Stored records
________________________________________

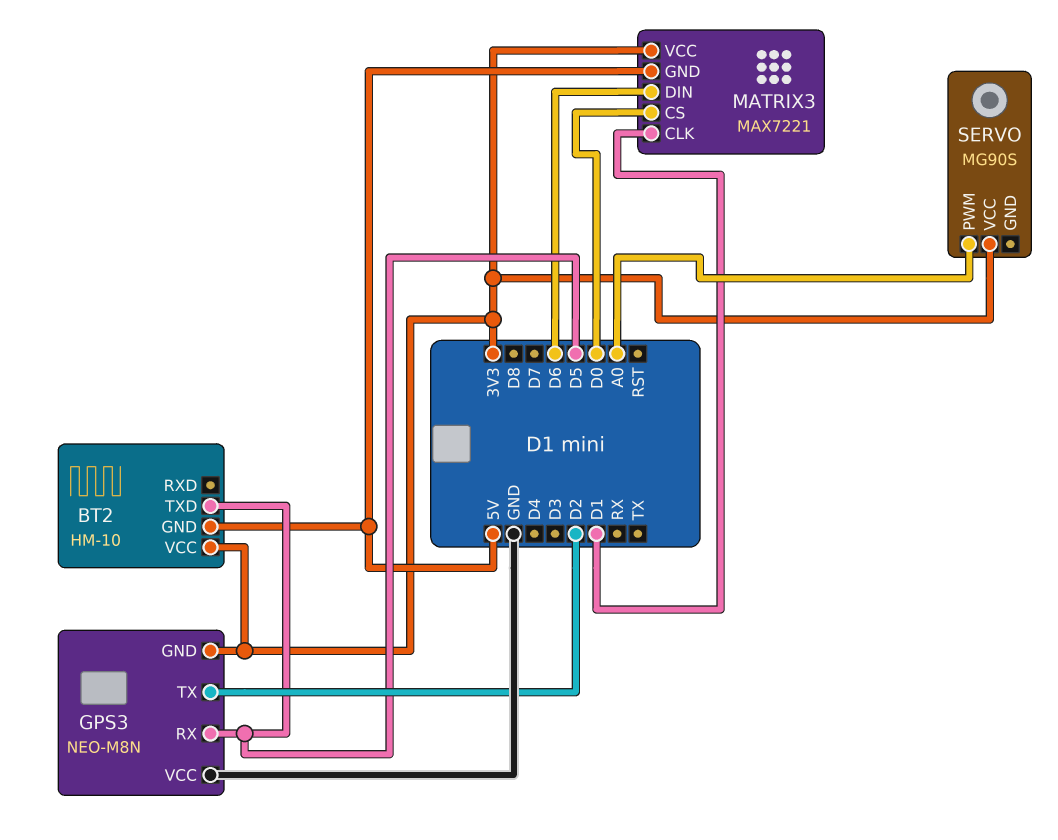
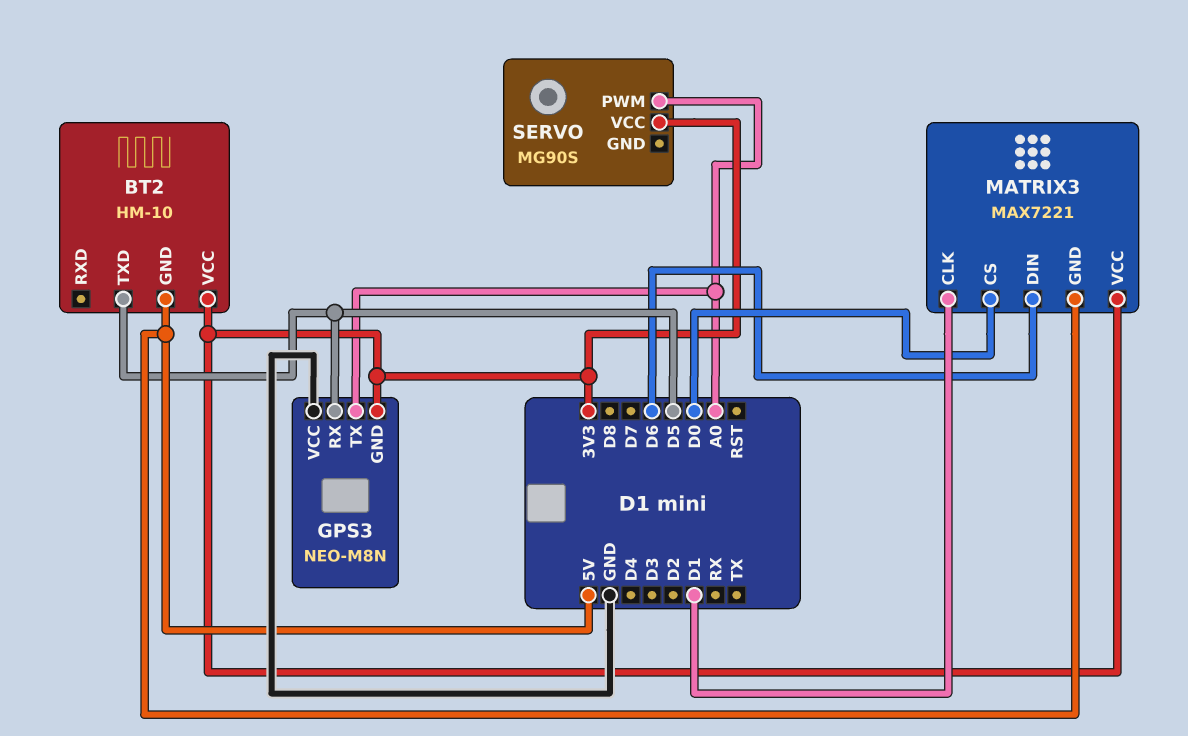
GPS3 pin TX: D2 -> A0

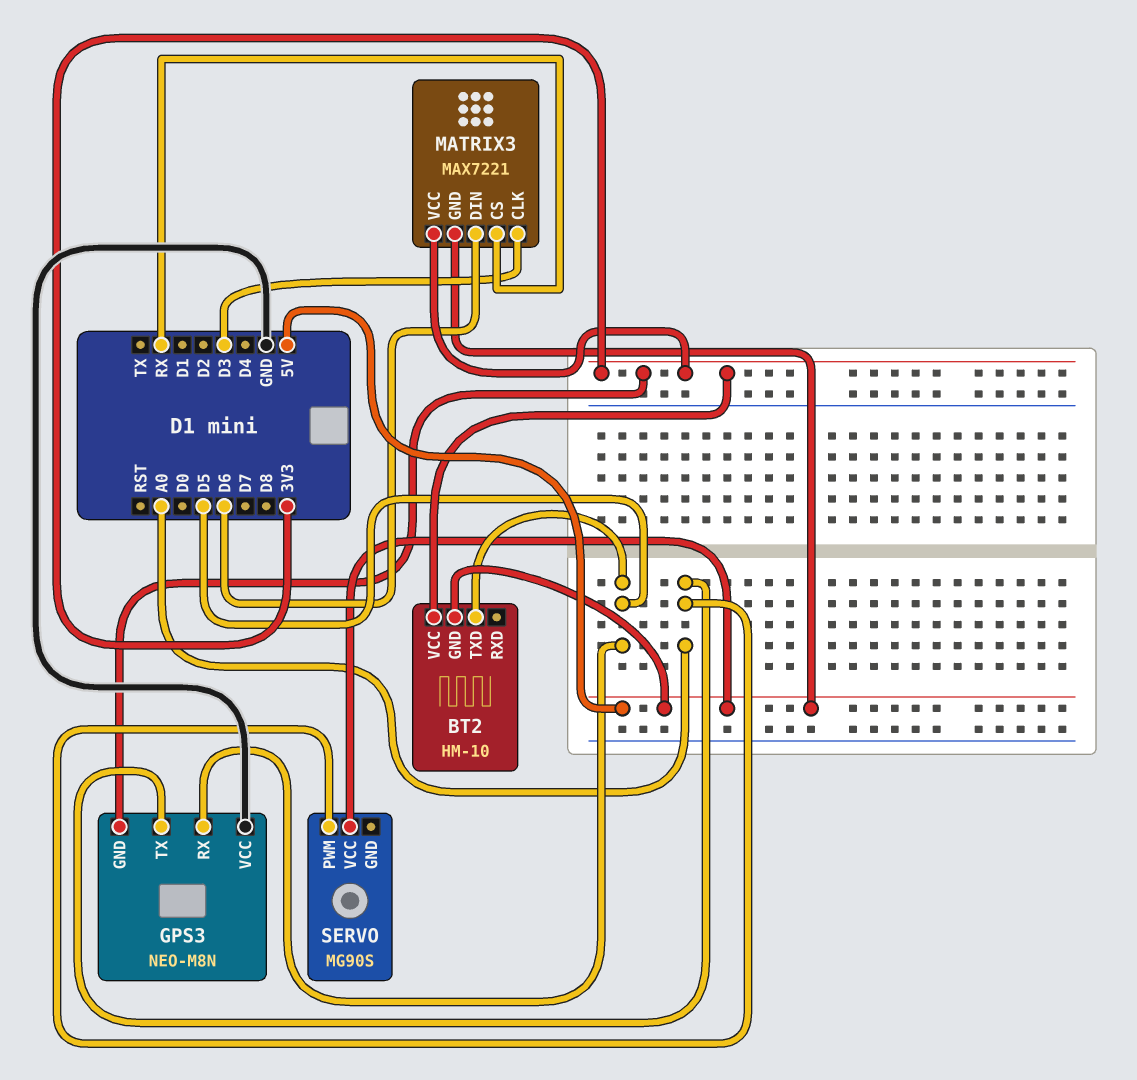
MATRIX3 pin CLK: D1 -> D3
MATRIX3 pin CS: D0 -> RX
SERVO pin VCC: 3V3 -> 5V

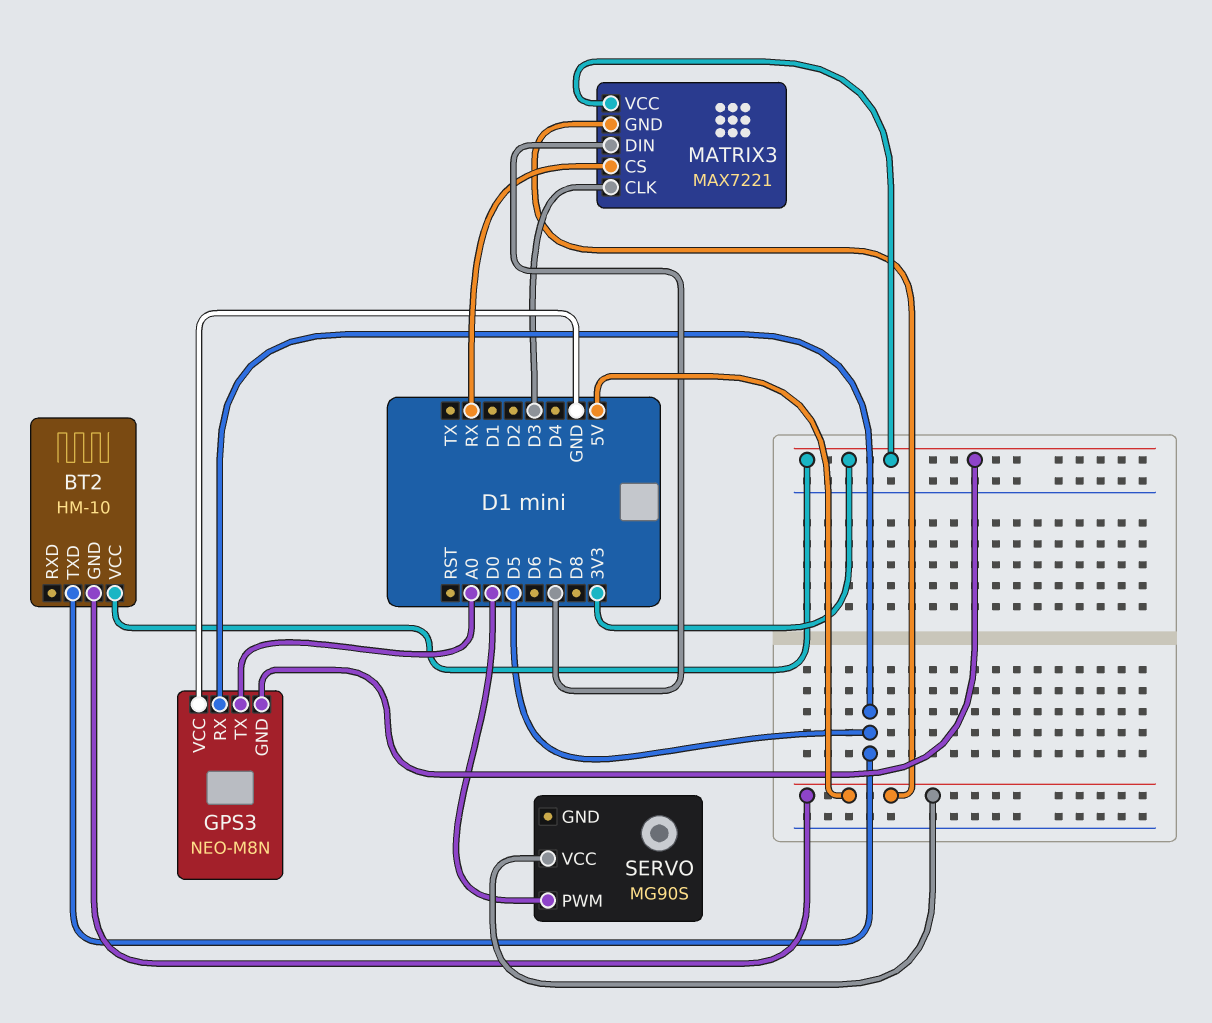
MATRIX3 pin DIN: D6 -> D7
SERVO pin PWM: A0 -> D0

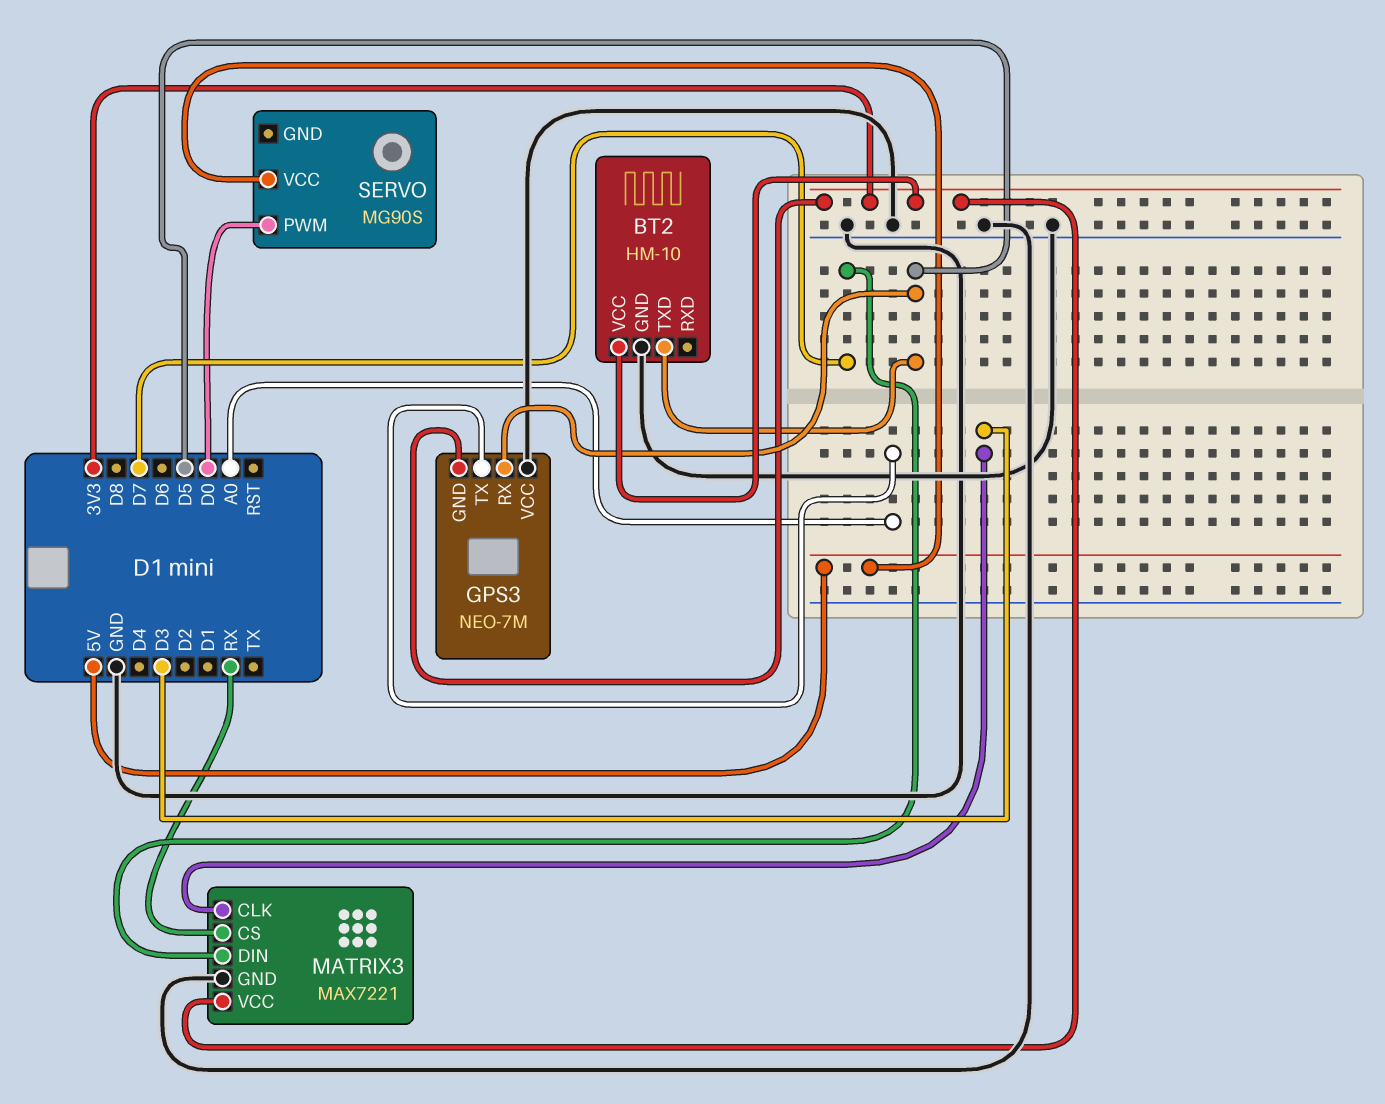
BT2 pin GND: 5V -> GND
GPS3: NEO-M8N -> NEO-7M
MATRIX3 pin GND: 5V -> GND

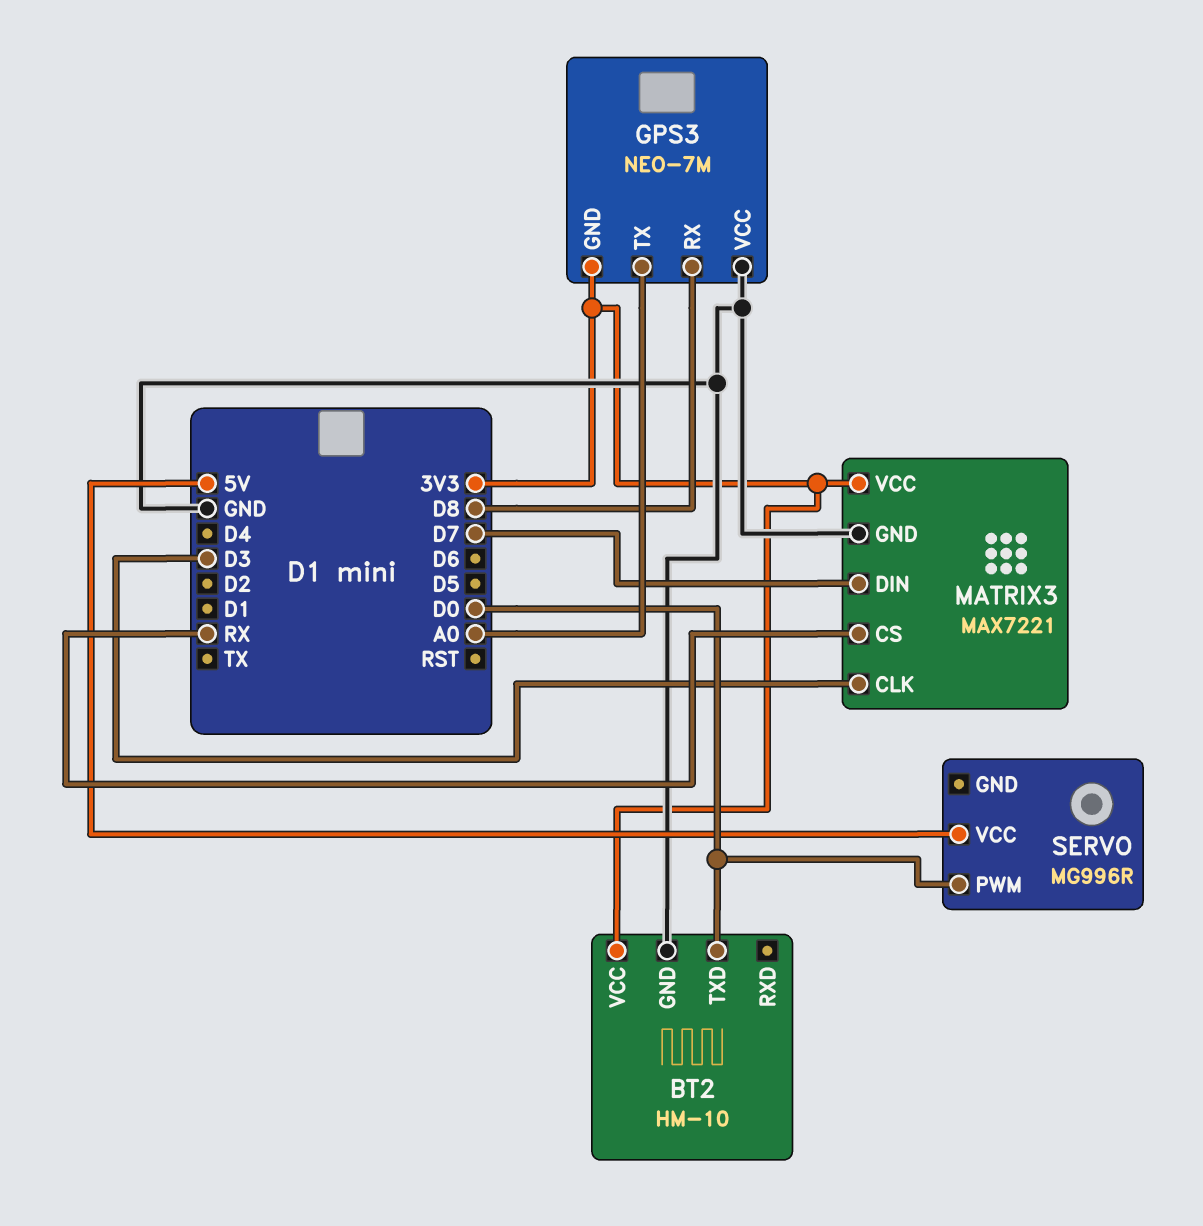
BT2 pin TXD: D5 -> D0
GPS3 pin RX: D5 -> D8
SERVO: MG90S -> MG996R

________________________________________

◆ Brief: Find the lines above that contain the word "SERVO" and copy each one.

◆ Answer section:
SERVO pin VCC: 3V3 -> 5V
SERVO pin PWM: A0 -> D0
SERVO: MG90S -> MG996R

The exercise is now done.